◆ Directions: What is needed is a word-for-word copy of the lines below from the one with "C205: 680pF (GND, VRAW) -> 2.2uF (GND, VRAW)" through the one with "SW203: switch (GND, U201/TRIG)", both included, with every picture left out.

Detected change data
◆ ◆ ◆ ◆ ◆
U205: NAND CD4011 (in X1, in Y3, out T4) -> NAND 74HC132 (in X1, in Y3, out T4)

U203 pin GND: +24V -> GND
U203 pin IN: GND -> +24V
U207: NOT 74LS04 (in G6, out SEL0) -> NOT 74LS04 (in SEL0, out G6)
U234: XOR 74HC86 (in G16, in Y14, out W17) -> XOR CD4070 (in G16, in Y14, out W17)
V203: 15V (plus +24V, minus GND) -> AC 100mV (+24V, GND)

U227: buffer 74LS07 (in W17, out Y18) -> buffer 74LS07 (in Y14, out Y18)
◆ ◆ ◆ ◆ ◆
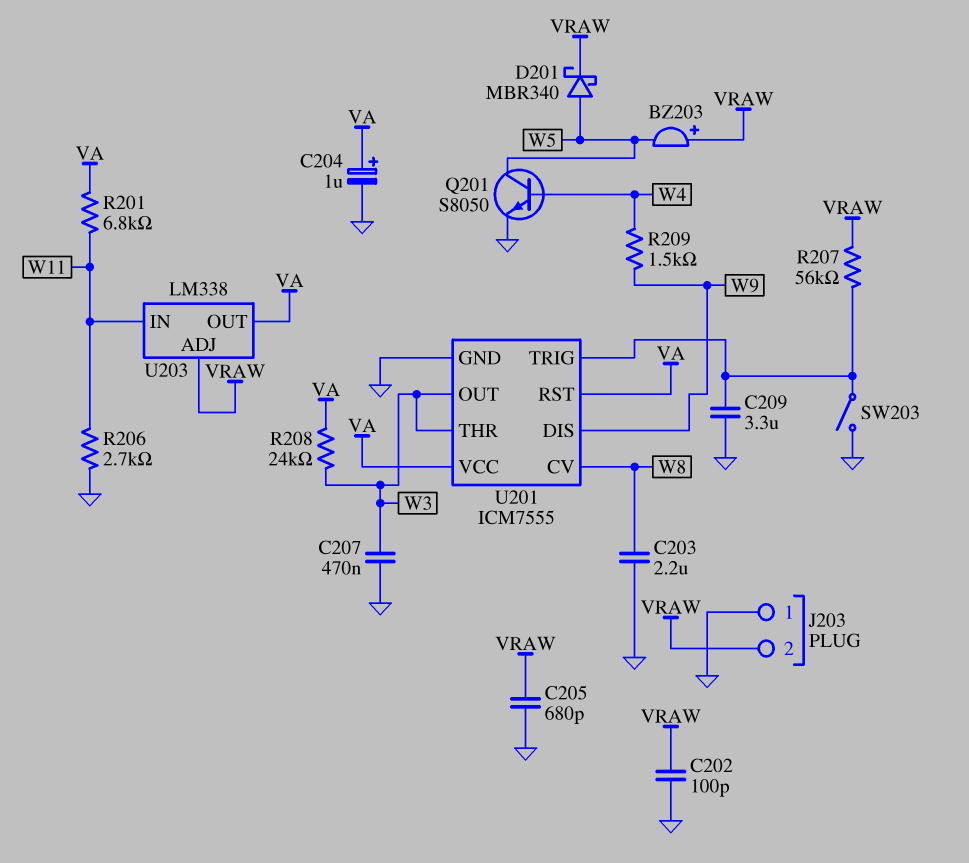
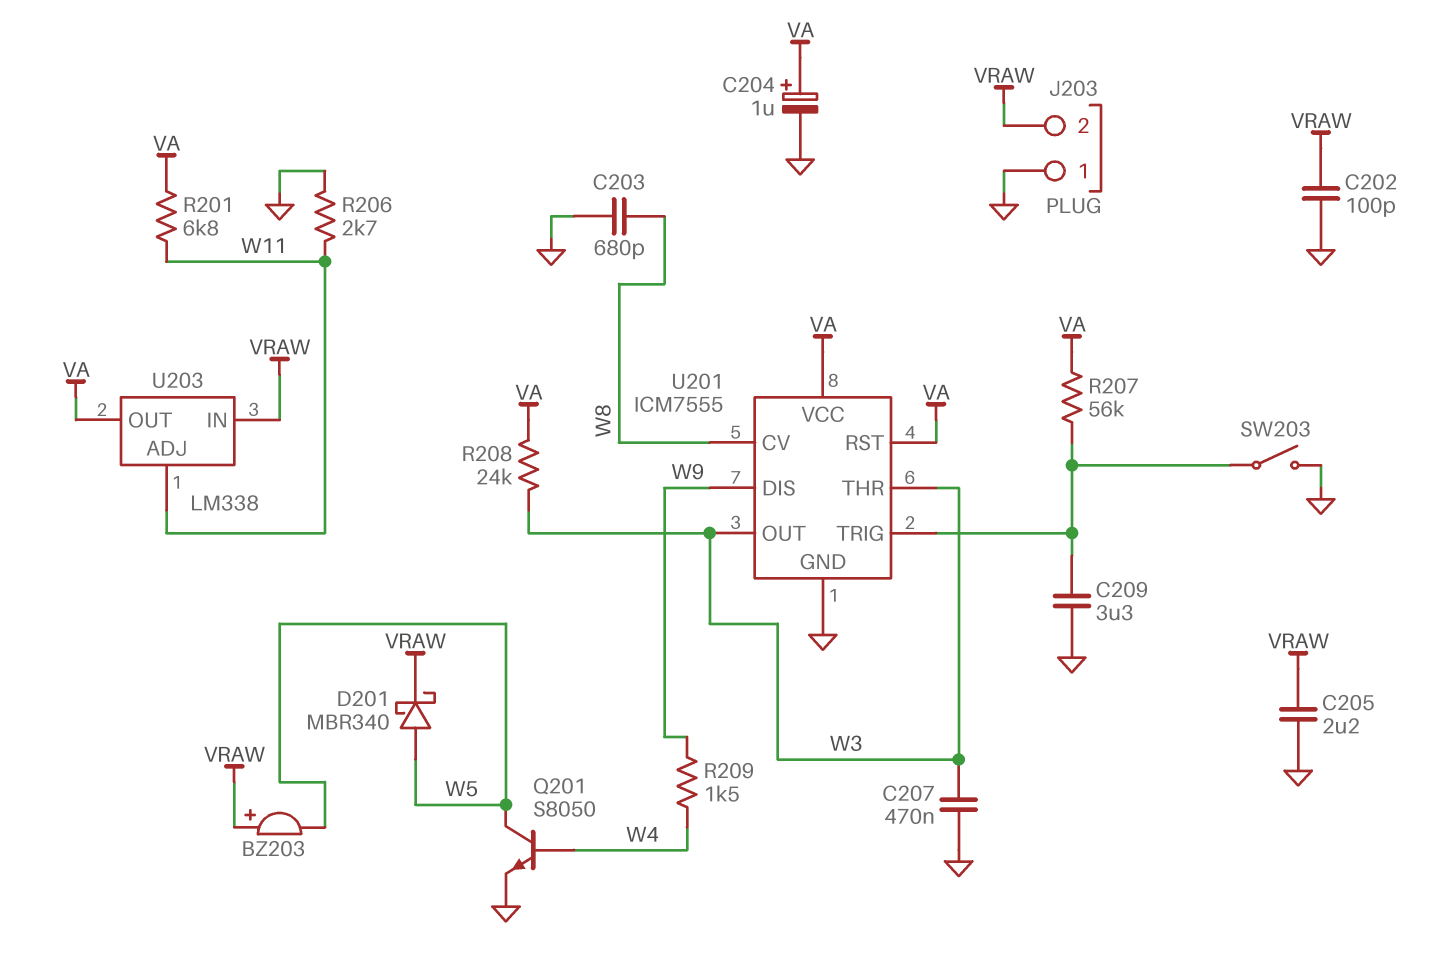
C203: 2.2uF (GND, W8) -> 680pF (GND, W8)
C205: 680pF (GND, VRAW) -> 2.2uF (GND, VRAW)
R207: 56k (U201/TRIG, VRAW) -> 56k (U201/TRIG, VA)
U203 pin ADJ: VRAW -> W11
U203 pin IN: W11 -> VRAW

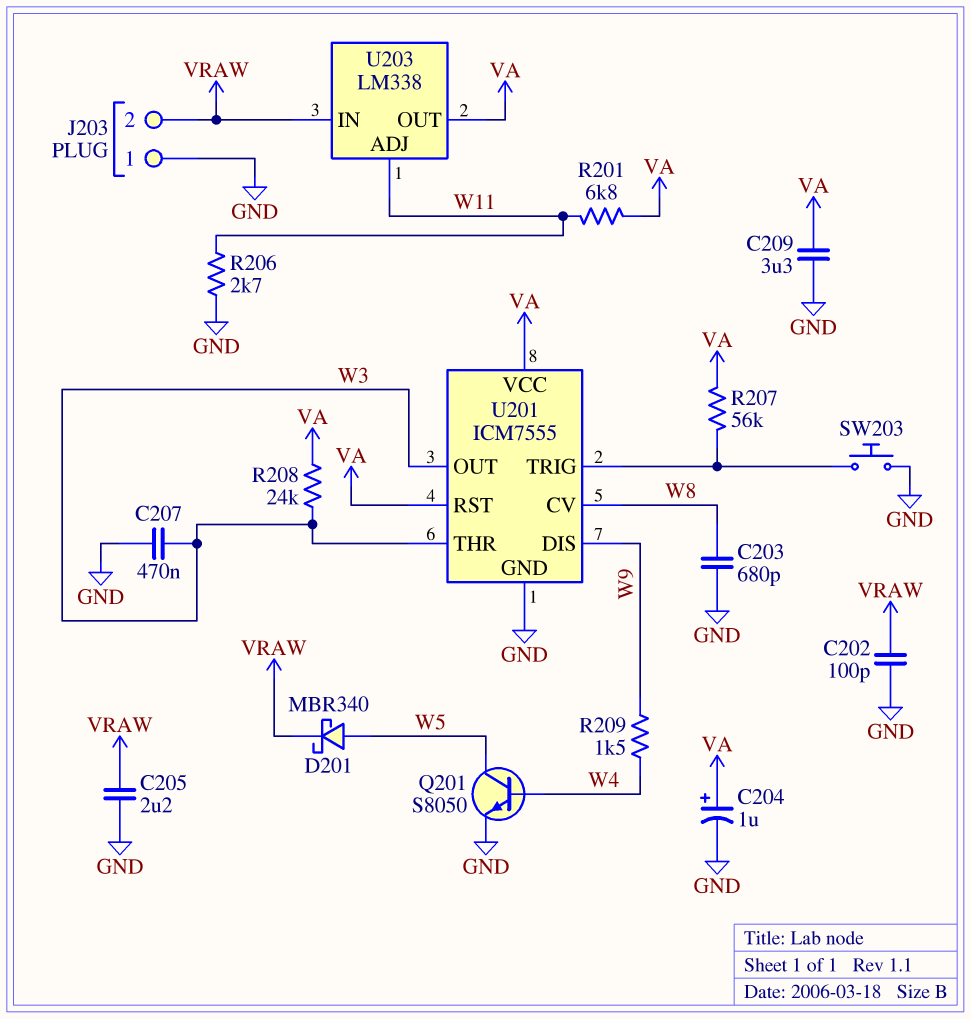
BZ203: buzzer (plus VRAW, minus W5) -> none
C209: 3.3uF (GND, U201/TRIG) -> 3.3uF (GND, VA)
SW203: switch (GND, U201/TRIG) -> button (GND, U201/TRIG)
◆ ◆ ◆ ◆ ◆
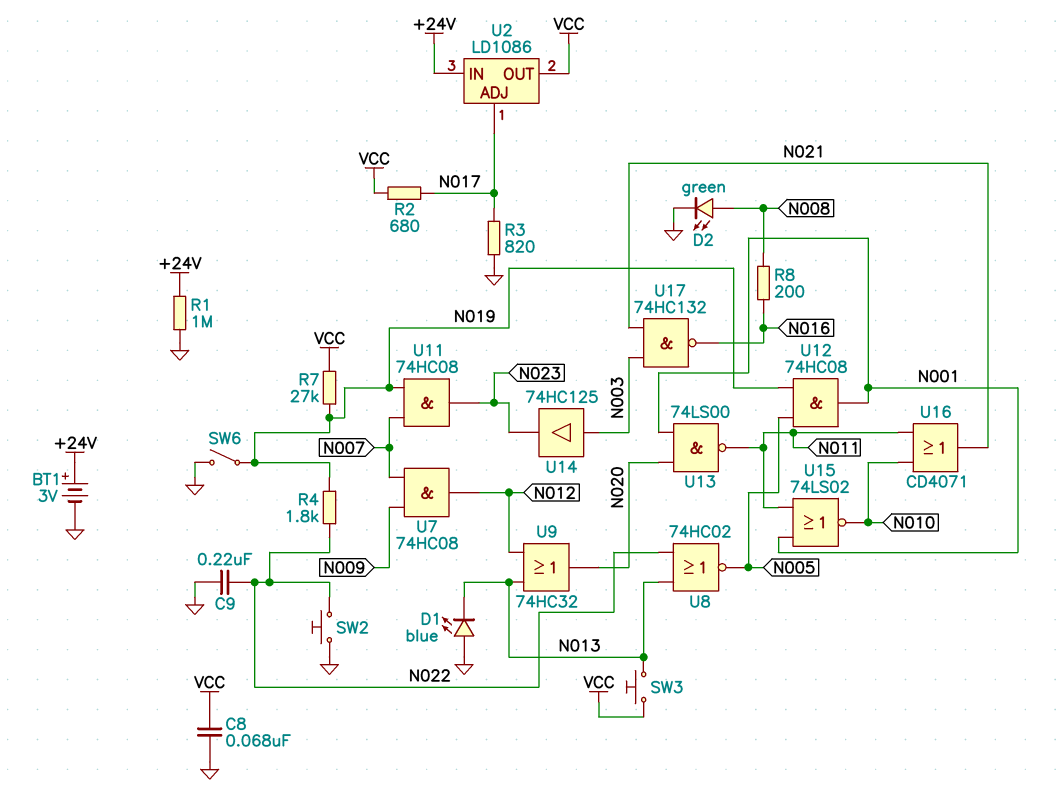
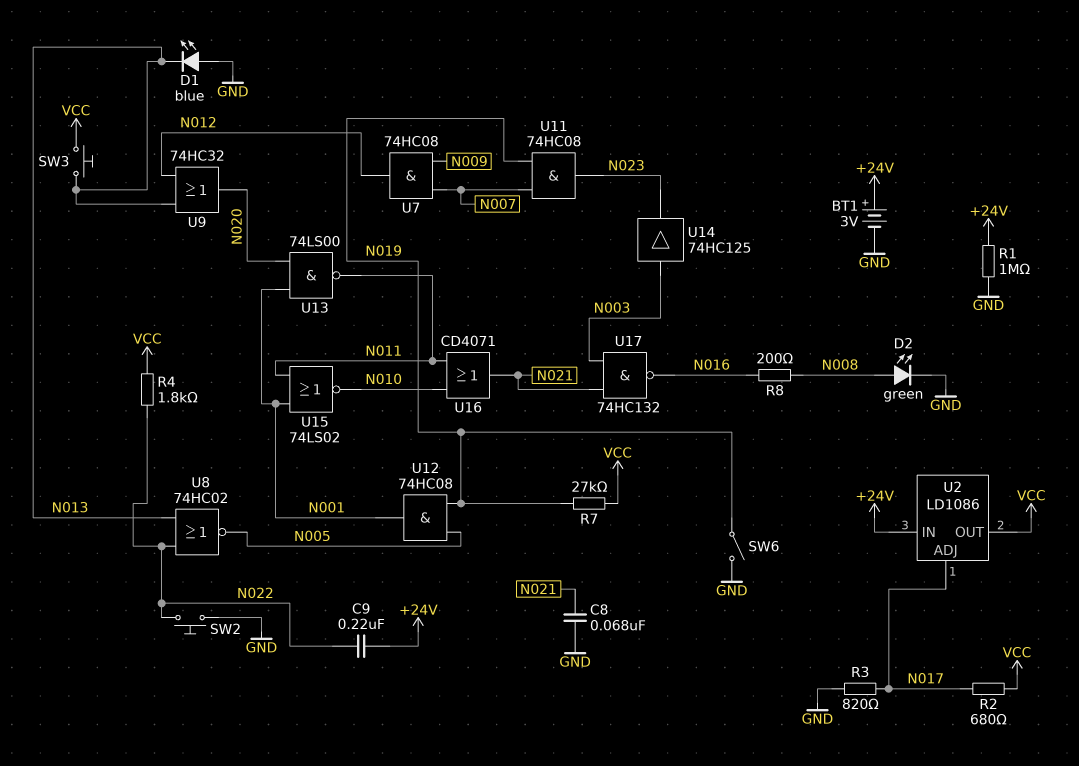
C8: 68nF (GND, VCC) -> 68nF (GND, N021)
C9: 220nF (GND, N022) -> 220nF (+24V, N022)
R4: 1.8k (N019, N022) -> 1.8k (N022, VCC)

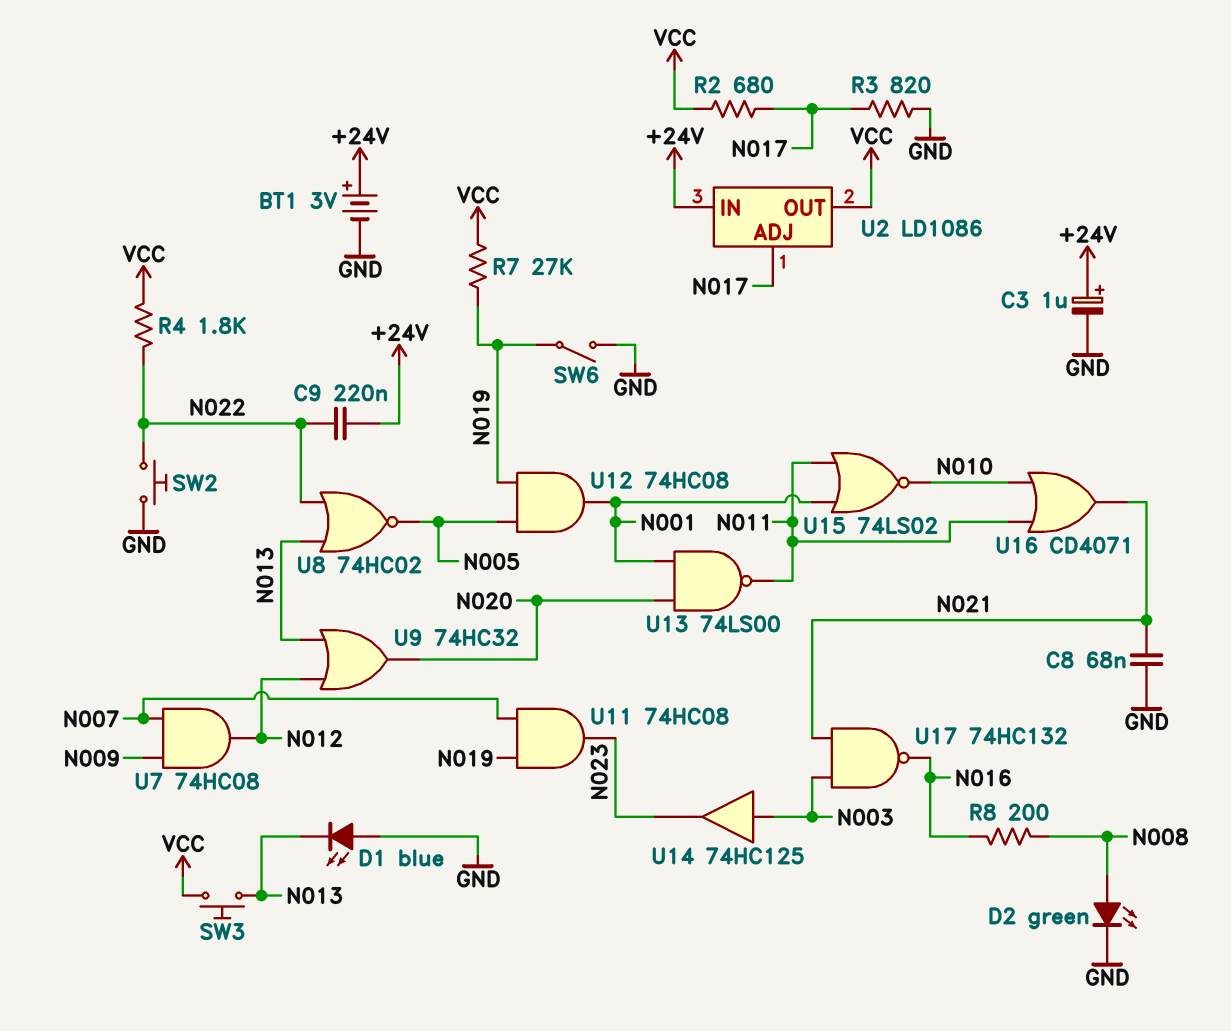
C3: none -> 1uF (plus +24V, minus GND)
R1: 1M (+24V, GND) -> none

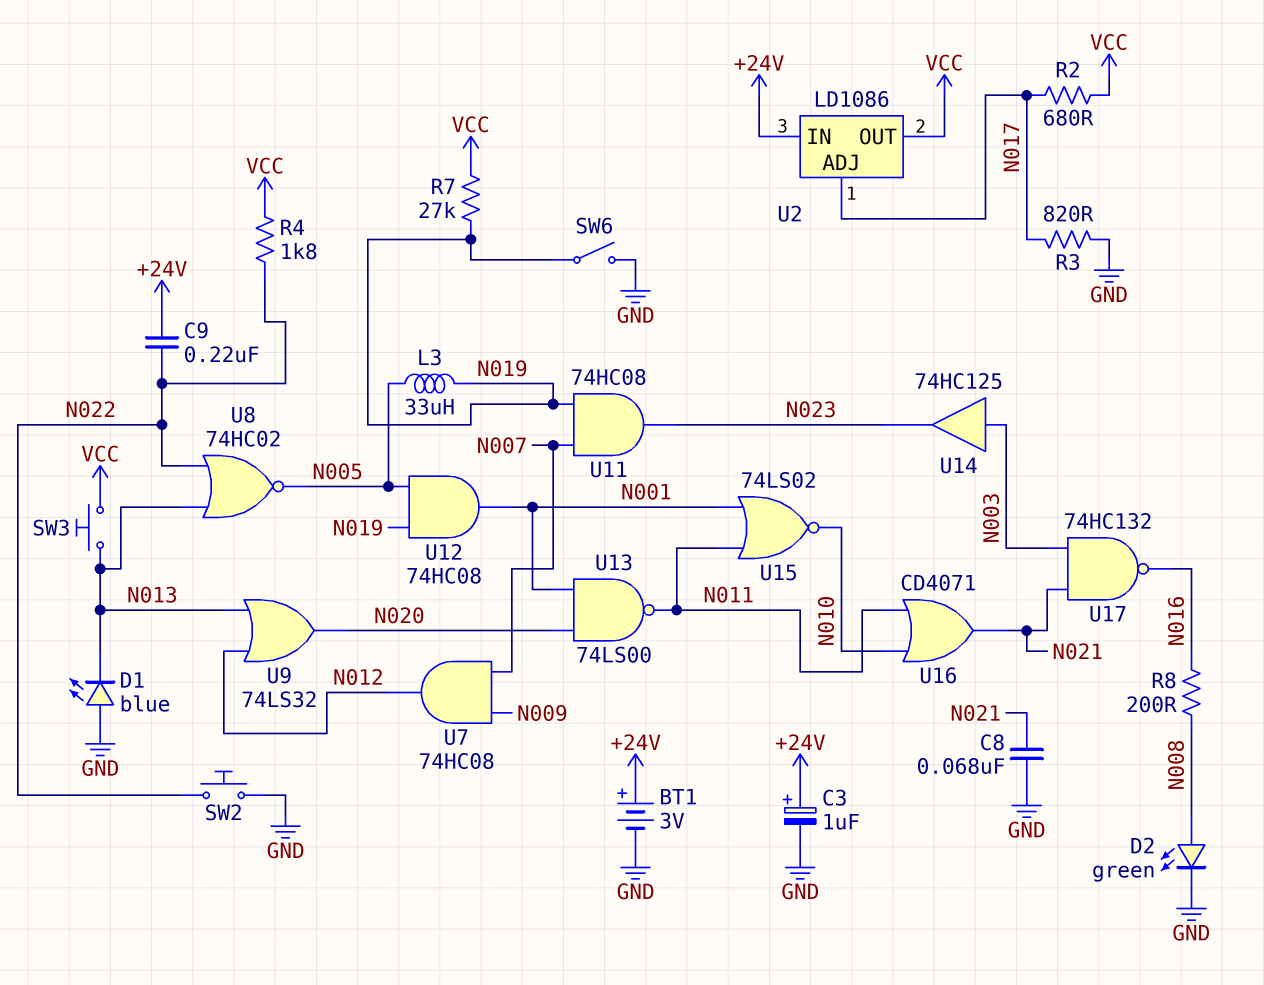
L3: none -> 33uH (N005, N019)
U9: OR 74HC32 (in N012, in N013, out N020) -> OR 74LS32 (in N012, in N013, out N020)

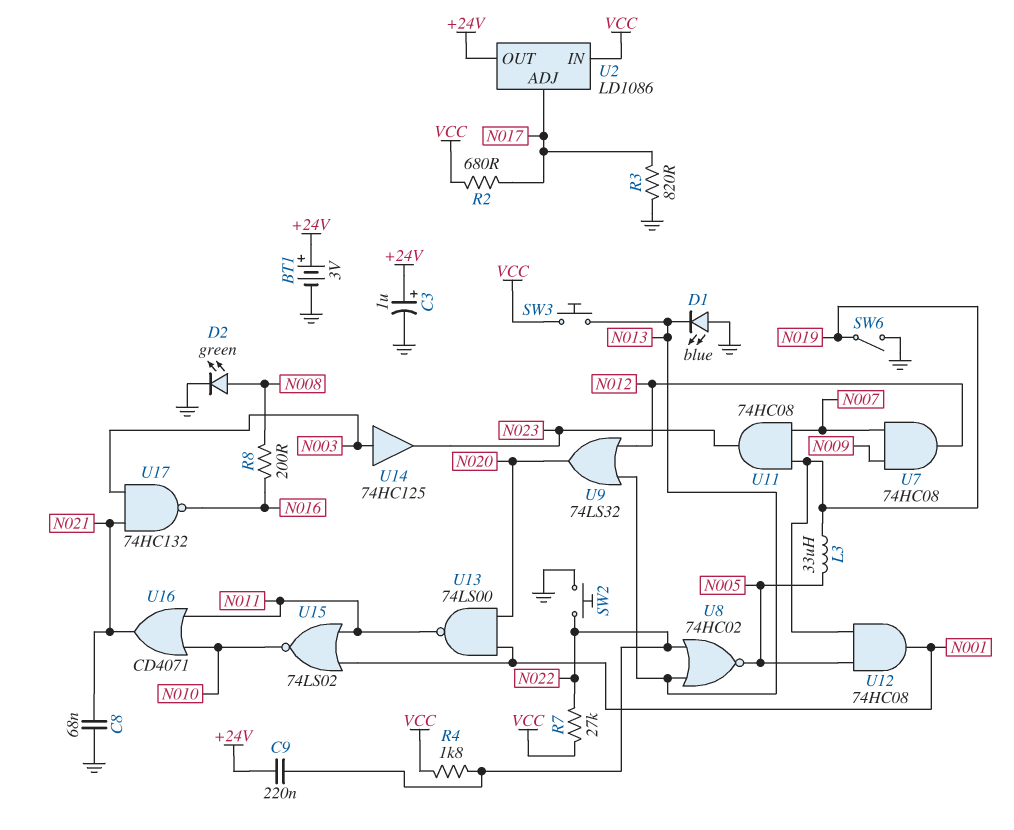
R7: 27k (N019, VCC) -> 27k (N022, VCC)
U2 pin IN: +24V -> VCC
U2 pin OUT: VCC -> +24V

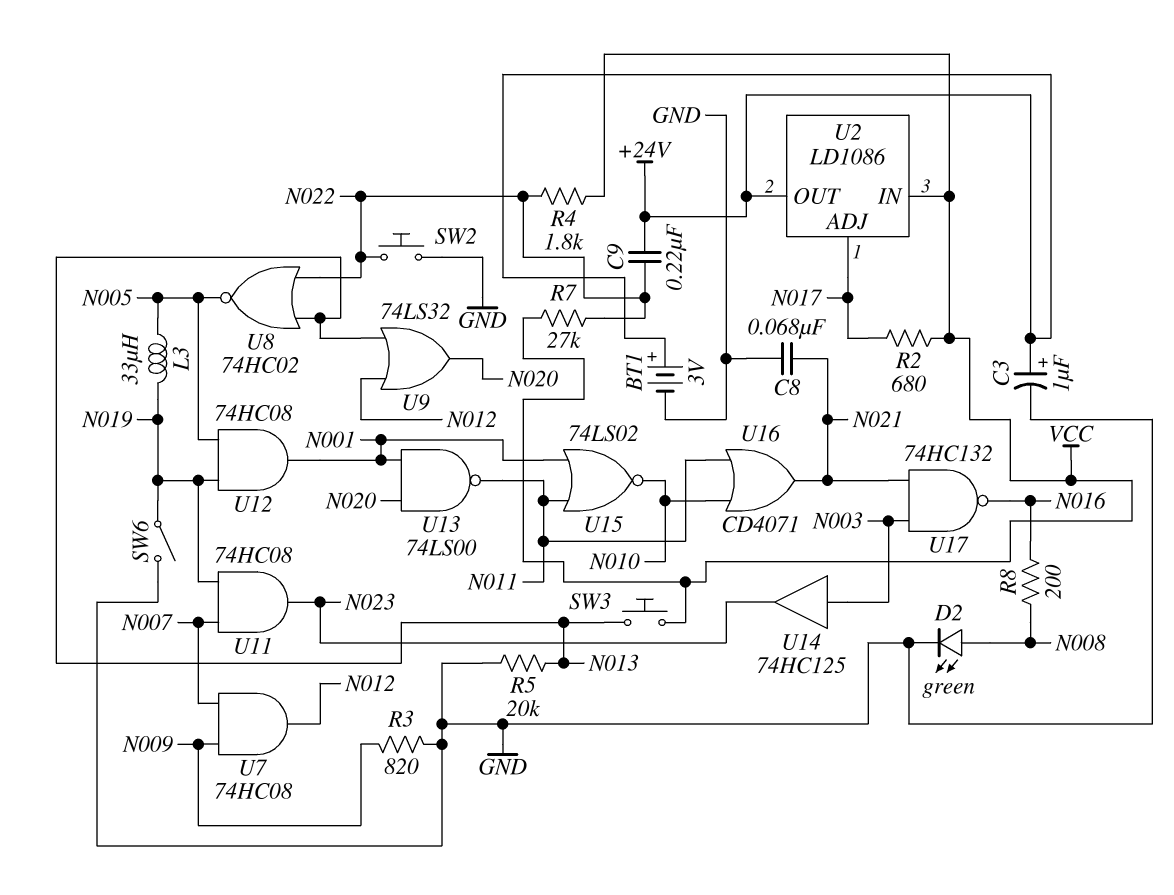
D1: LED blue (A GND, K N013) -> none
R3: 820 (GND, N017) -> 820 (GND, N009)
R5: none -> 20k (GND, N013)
◆ ◆ ◆ ◆ ◆
◆ Expected output:
C205: 680pF (GND, VRAW) -> 2.2uF (GND, VRAW)
R207: 56k (U201/TRIG, VRAW) -> 56k (U201/TRIG, VA)
U203 pin ADJ: VRAW -> W11
U203 pin IN: W11 -> VRAW

BZ203: buzzer (plus VRAW, minus W5) -> none
C209: 3.3uF (GND, U201/TRIG) -> 3.3uF (GND, VA)
SW203: switch (GND, U201/TRIG) -> button (GND, U201/TRIG)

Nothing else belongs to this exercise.